Available data ->
------------------------------------
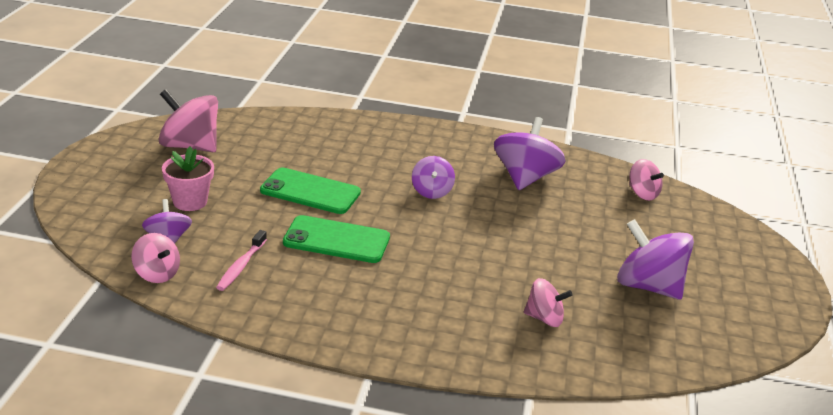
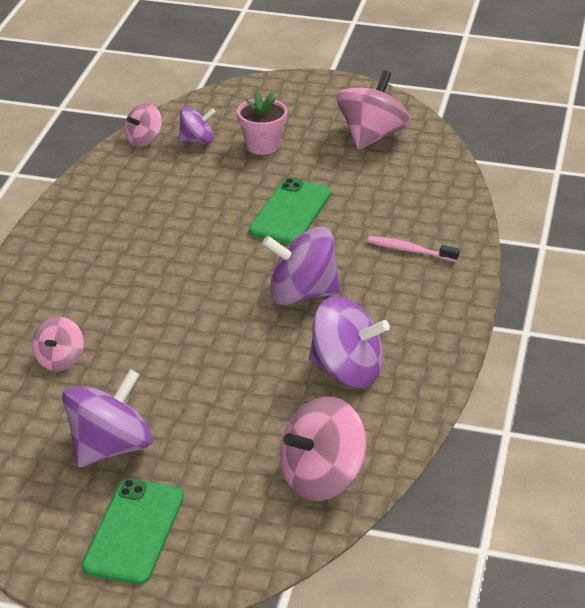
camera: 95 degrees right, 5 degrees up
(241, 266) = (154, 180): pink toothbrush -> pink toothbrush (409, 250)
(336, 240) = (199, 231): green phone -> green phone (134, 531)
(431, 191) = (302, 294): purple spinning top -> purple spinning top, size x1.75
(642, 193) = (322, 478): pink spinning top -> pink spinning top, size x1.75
------------------------------------
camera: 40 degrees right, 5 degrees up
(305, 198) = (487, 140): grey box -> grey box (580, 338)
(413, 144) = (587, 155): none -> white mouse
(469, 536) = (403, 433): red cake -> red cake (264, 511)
------------------------------------
What the exercise asks -> Return only the stretch of the material above from the line holding "(336, 240) = (199, 231): green" through the line holding "(642, 193) = (322, 478): pink", copied exactly.

Solution for this task ->
(336, 240) = (199, 231): green phone -> green phone (134, 531)
(431, 191) = (302, 294): purple spinning top -> purple spinning top, size x1.75
(642, 193) = (322, 478): pink spinning top -> pink spinning top, size x1.75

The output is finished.